*** EXERCISE MATERIALS ***
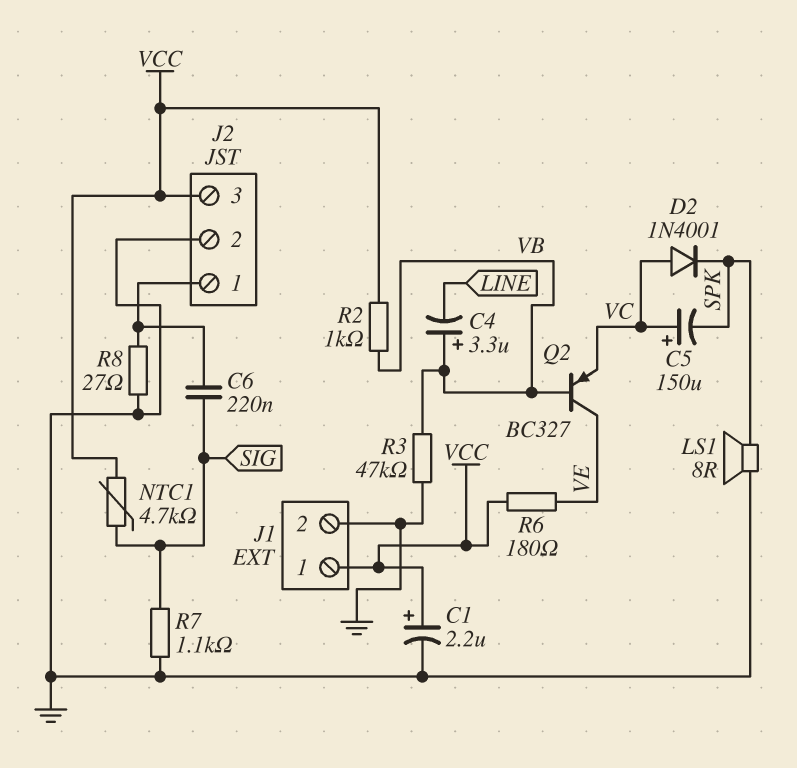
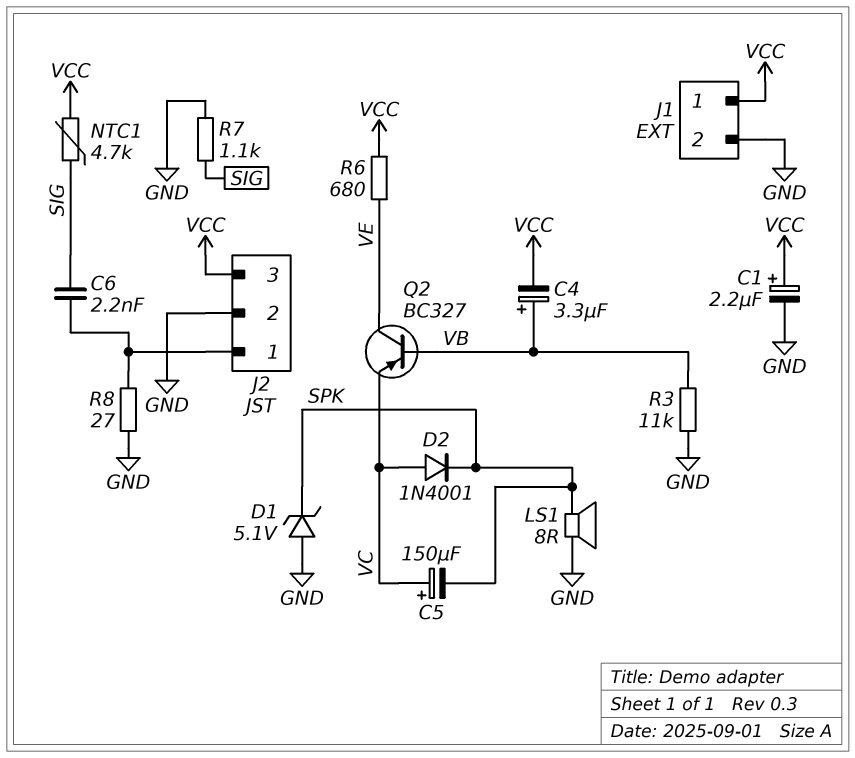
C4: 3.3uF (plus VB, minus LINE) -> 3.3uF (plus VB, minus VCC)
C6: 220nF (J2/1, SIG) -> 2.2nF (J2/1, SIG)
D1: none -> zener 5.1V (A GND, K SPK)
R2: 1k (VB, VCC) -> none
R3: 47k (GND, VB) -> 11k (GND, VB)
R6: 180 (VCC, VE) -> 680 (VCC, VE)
*** End of EXERCISE MATERIALS ***
*** EXERCISE MATERIALS ***
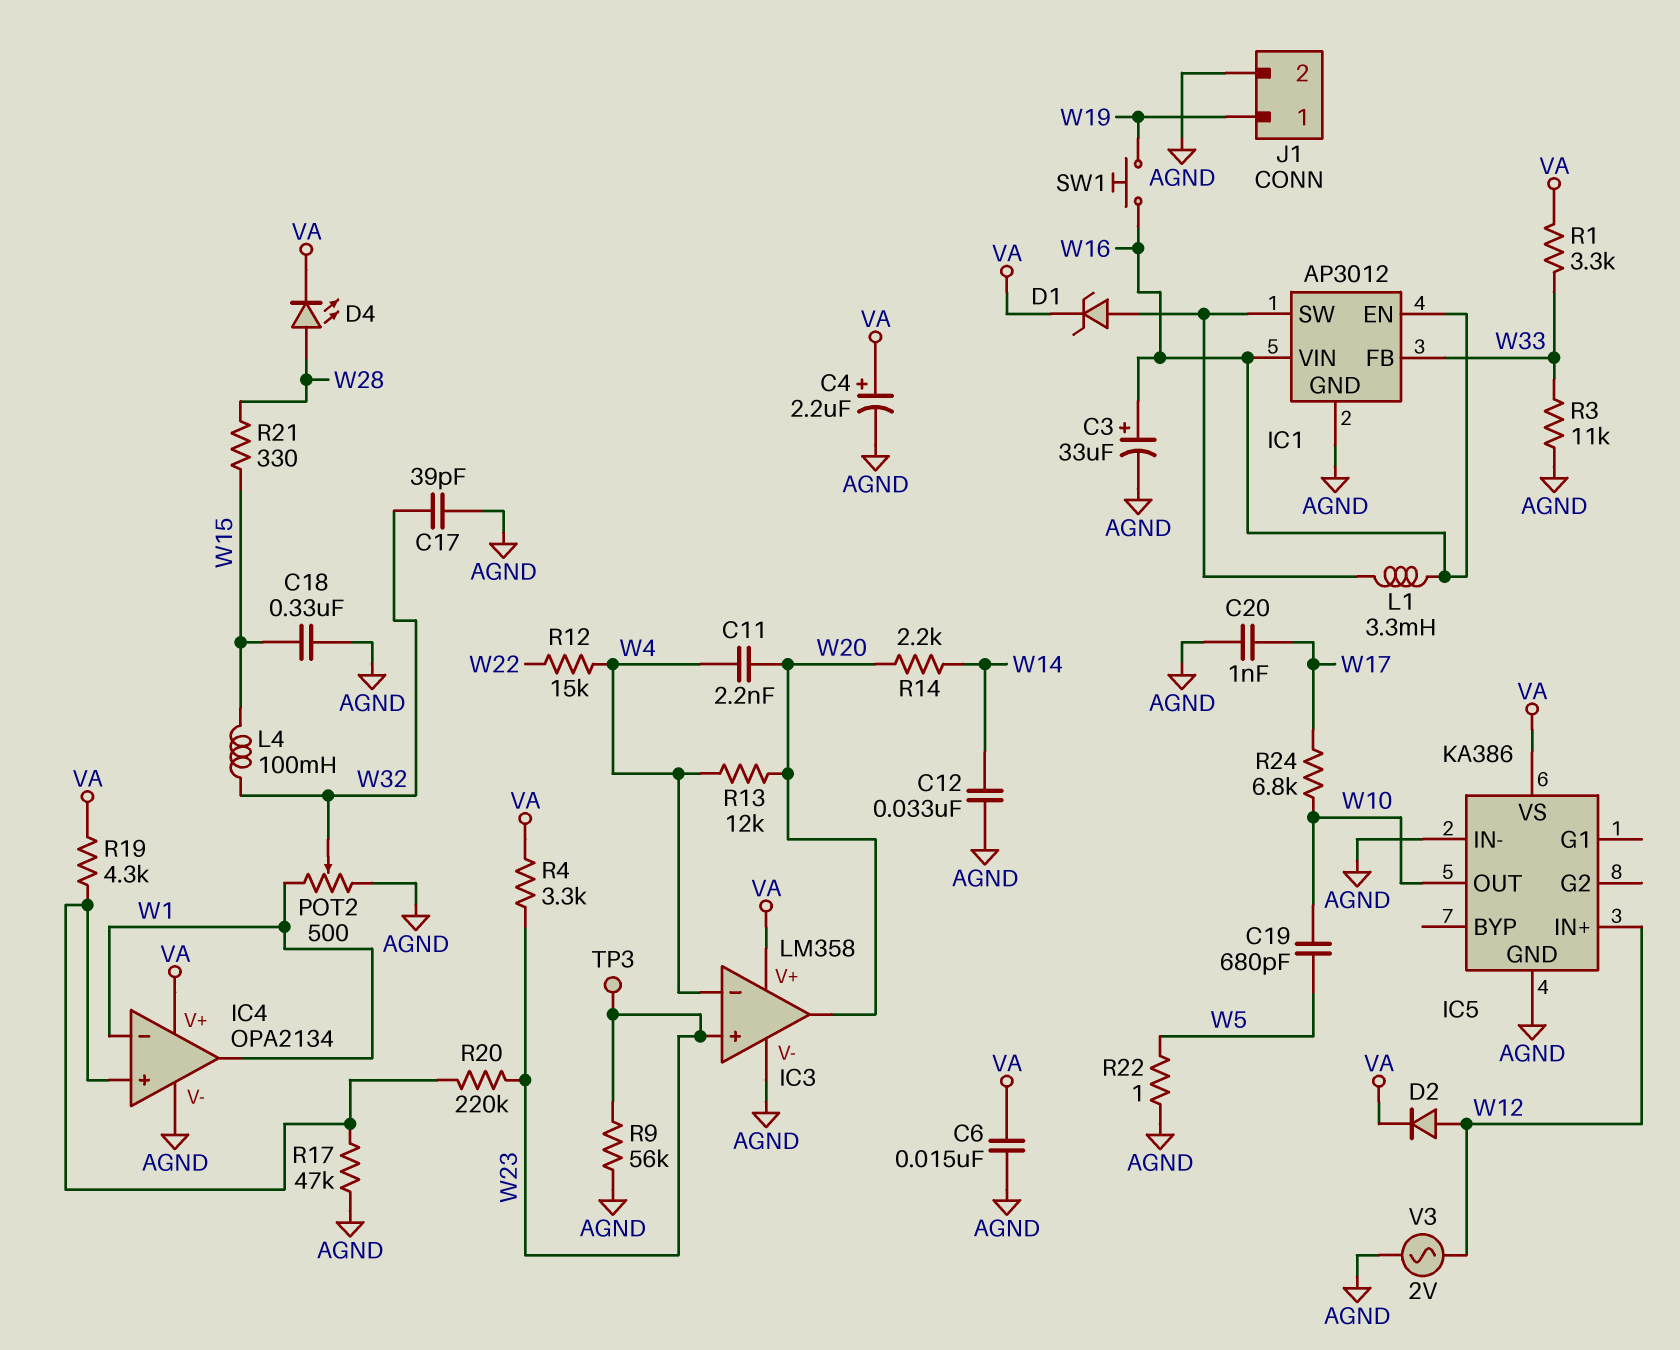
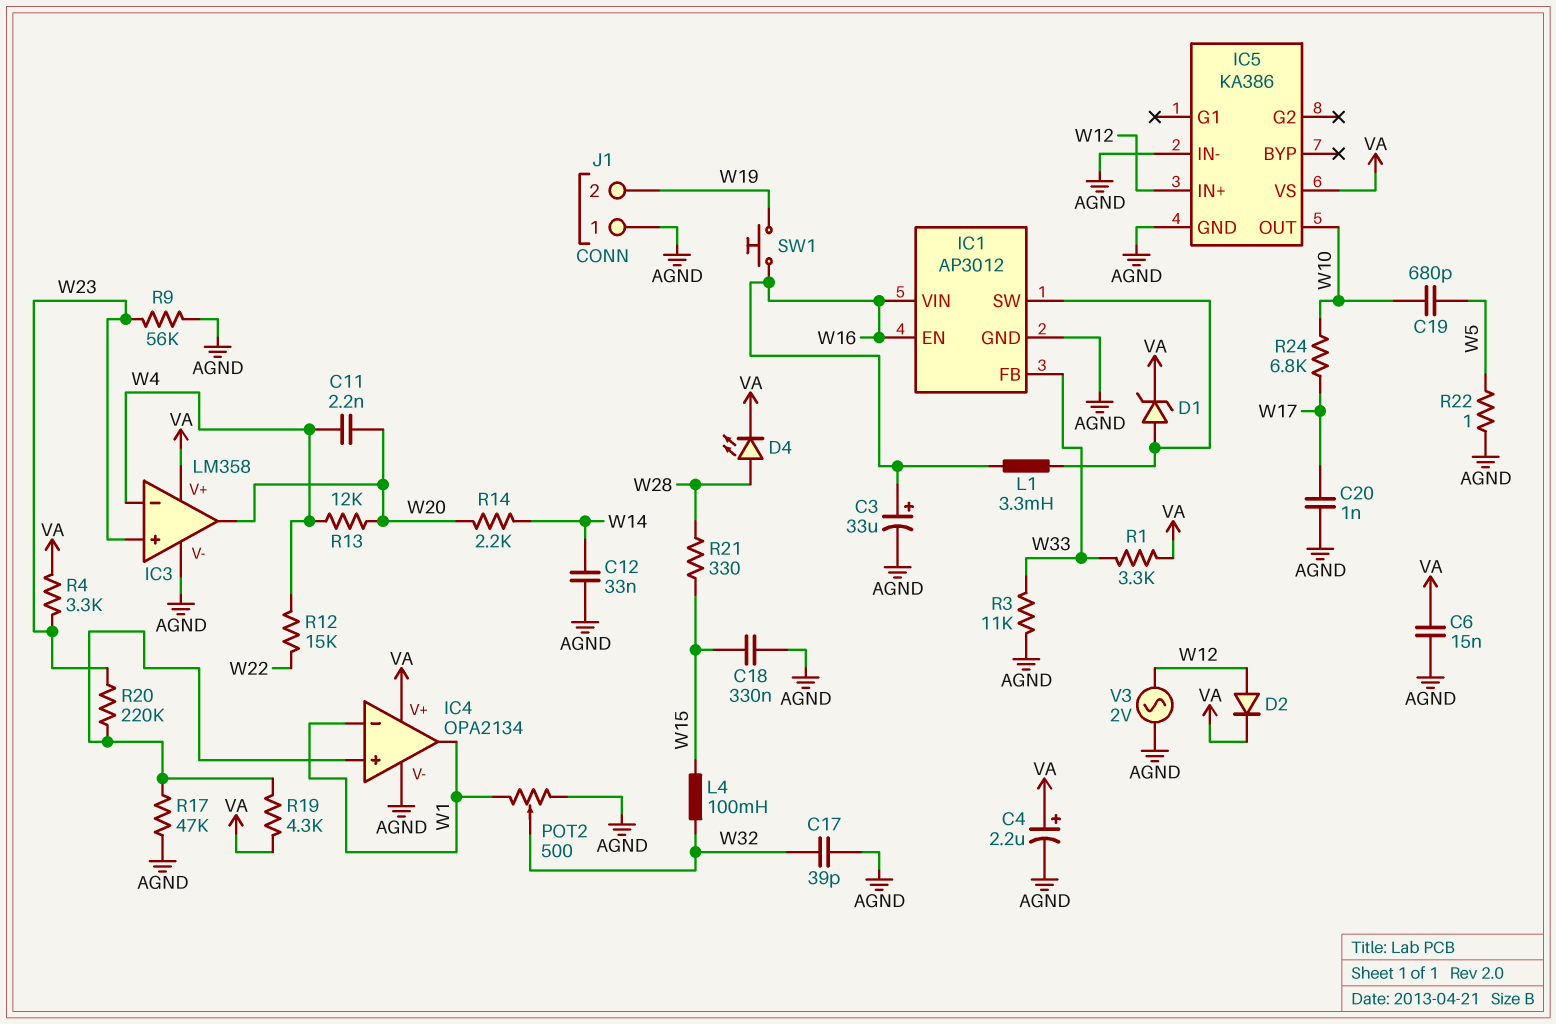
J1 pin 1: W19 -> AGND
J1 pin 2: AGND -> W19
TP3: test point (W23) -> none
*** End of EXERCISE MATERIALS ***
*** EXERCISE MATERIALS ***
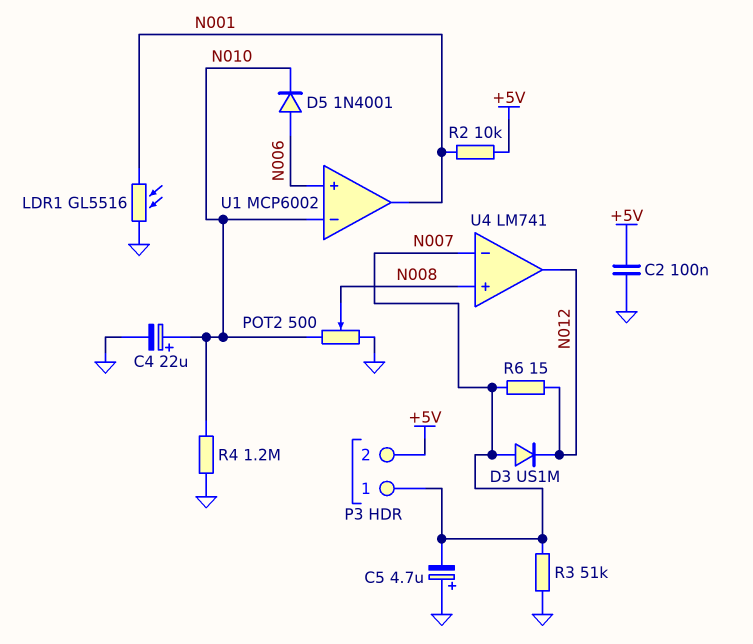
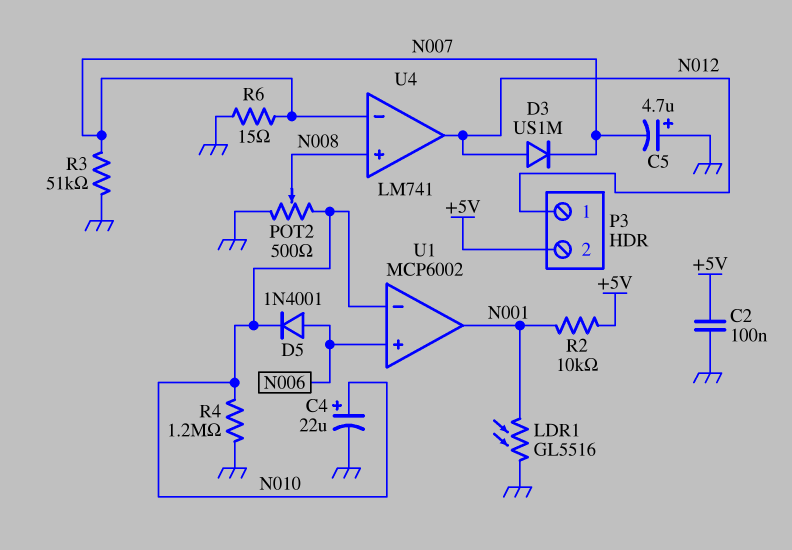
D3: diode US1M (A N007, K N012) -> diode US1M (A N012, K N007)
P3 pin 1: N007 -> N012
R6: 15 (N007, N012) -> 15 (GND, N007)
*** End of EXERCISE MATERIALS ***
== YOUR OBJECTIVE ==
Using the entries above, copy out all lines that contain the string "none".

== RESULT OF THE EXERCISE ==
D1: none -> zener 5.1V (A GND, K SPK)
R2: 1k (VB, VCC) -> none
TP3: test point (W23) -> none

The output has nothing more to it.